__AIM__: Copy every line of the listing below word for word, and leave out the pictures.

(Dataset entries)
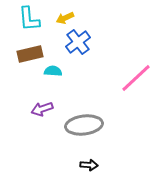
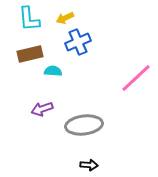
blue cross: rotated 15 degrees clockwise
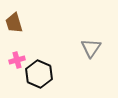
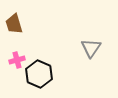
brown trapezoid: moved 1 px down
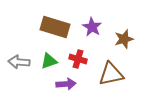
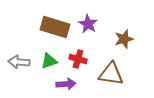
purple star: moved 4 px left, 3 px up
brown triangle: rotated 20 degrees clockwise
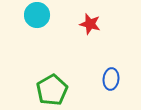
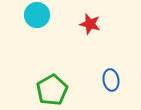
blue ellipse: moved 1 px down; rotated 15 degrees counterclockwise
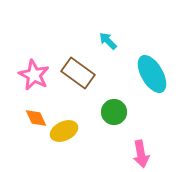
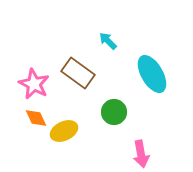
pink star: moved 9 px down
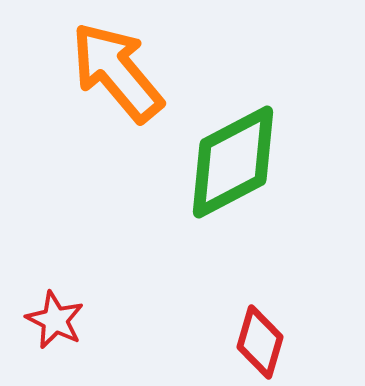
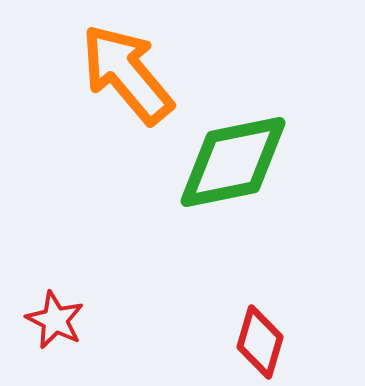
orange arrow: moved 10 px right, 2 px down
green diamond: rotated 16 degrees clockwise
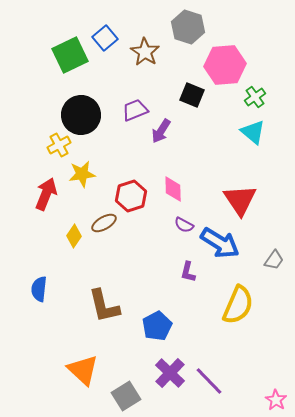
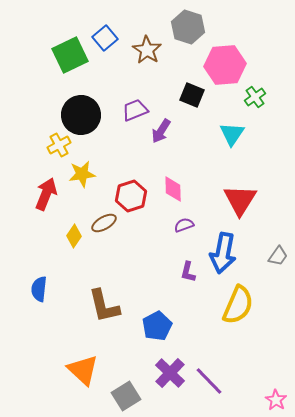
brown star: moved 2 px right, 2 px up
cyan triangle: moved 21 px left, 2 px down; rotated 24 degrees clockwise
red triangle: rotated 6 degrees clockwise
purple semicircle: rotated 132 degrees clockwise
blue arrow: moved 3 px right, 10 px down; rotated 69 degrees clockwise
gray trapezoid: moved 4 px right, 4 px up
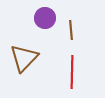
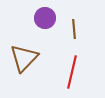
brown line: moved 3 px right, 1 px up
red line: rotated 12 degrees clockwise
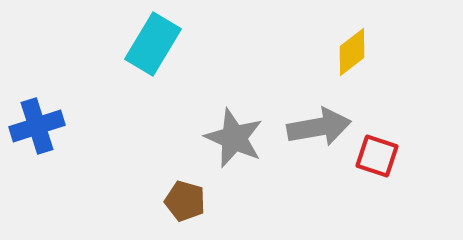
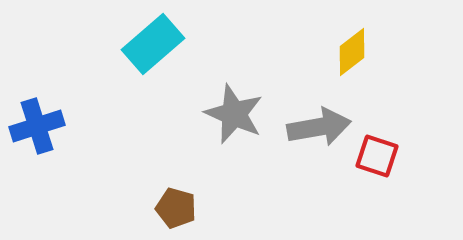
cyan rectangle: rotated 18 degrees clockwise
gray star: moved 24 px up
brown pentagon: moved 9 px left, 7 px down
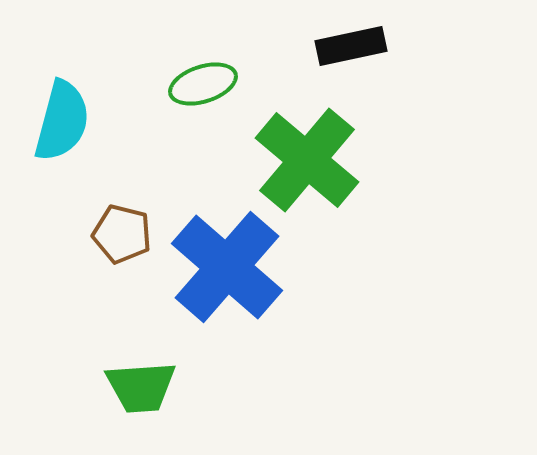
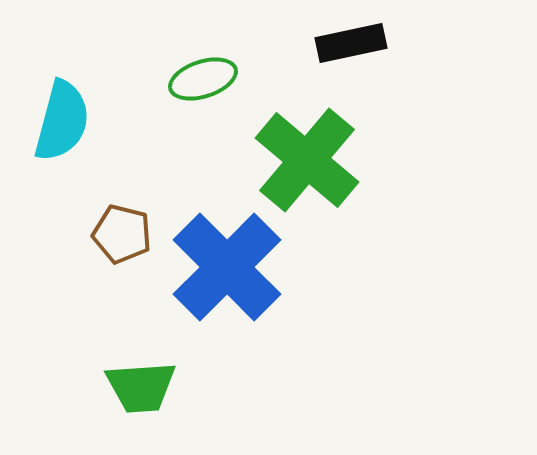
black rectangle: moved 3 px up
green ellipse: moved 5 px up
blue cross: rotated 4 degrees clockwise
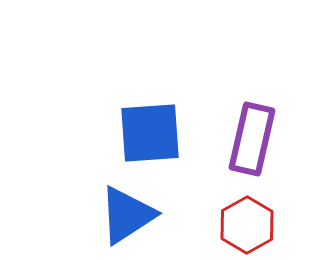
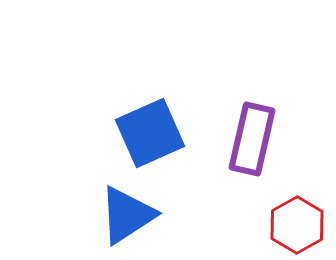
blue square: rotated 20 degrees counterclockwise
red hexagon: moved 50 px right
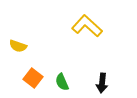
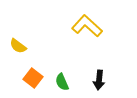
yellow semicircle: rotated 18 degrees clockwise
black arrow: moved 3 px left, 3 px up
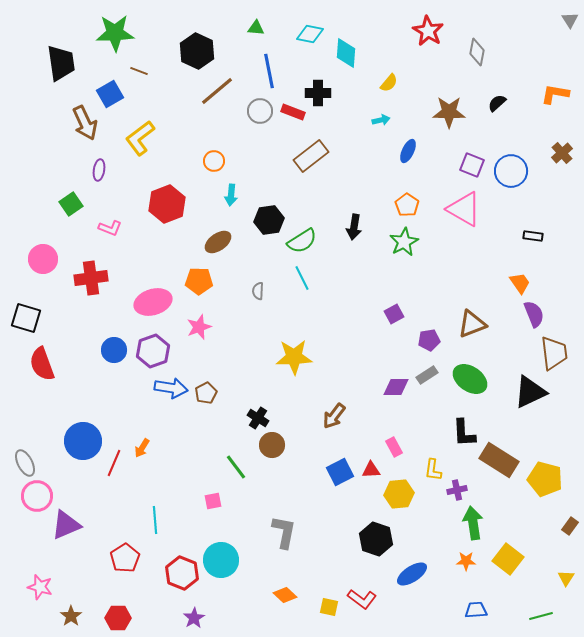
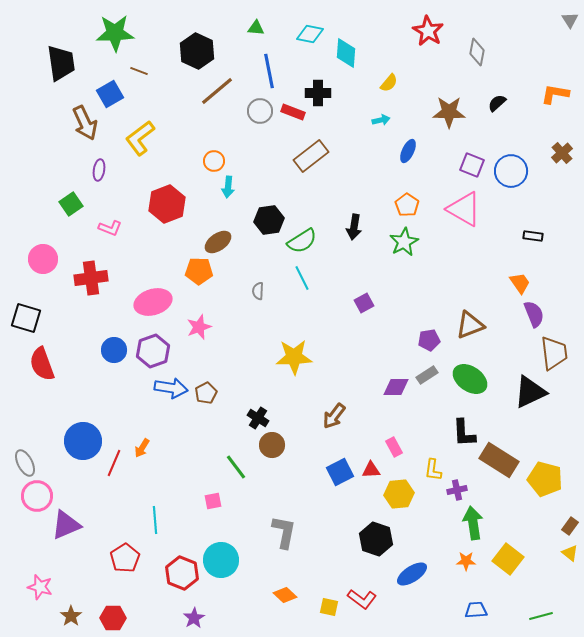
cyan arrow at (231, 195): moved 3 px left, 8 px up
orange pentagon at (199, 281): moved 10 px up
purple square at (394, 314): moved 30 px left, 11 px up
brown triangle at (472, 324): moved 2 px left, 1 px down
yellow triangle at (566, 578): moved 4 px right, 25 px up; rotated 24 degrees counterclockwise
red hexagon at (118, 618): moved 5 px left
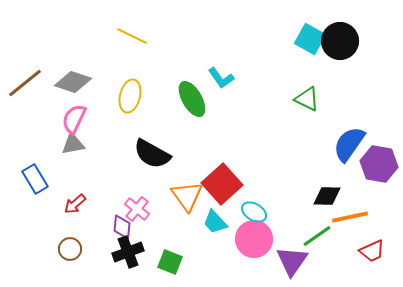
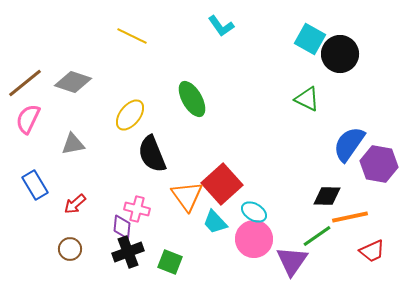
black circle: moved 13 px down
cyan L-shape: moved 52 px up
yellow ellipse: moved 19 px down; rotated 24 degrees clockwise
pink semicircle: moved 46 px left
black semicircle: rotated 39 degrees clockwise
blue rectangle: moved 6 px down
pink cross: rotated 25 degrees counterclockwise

__PROBLEM SOLUTION__:
blue cross: rotated 15 degrees clockwise
brown trapezoid: moved 1 px down
purple star: moved 4 px left, 3 px up
brown triangle: rotated 20 degrees clockwise
blue ellipse: moved 1 px down; rotated 15 degrees counterclockwise
pink star: moved 9 px down
orange arrow: moved 10 px right, 2 px down
green diamond: rotated 16 degrees clockwise
brown star: moved 2 px right, 2 px up
cyan triangle: moved 21 px left, 2 px down; rotated 24 degrees clockwise
red triangle: rotated 6 degrees clockwise
purple semicircle: rotated 132 degrees clockwise
blue arrow: moved 3 px right, 10 px down; rotated 69 degrees clockwise
gray trapezoid: moved 4 px right, 4 px up
brown line: moved 3 px right, 1 px up
red line: rotated 12 degrees clockwise
cyan rectangle: rotated 18 degrees clockwise
gray star: moved 24 px up
brown pentagon: moved 9 px left, 7 px down
black rectangle: moved 3 px up
green ellipse: moved 5 px up
blue cross: rotated 4 degrees clockwise
blue square: rotated 20 degrees counterclockwise
red hexagon: moved 50 px right
yellow semicircle: rotated 18 degrees clockwise
black arrow: moved 3 px left, 3 px up
cyan arrow at (231, 195): moved 3 px left, 8 px up
orange pentagon at (199, 281): moved 10 px up
purple square at (394, 314): moved 30 px left, 11 px up
brown triangle at (472, 324): moved 2 px left, 1 px down
yellow triangle at (566, 578): moved 4 px right, 25 px up; rotated 24 degrees counterclockwise
red hexagon at (118, 618): moved 5 px left
black circle: moved 13 px down
cyan L-shape: moved 52 px up
yellow ellipse: moved 19 px down; rotated 24 degrees clockwise
pink semicircle: moved 46 px left
black semicircle: rotated 39 degrees clockwise
blue rectangle: moved 6 px down
pink cross: rotated 25 degrees counterclockwise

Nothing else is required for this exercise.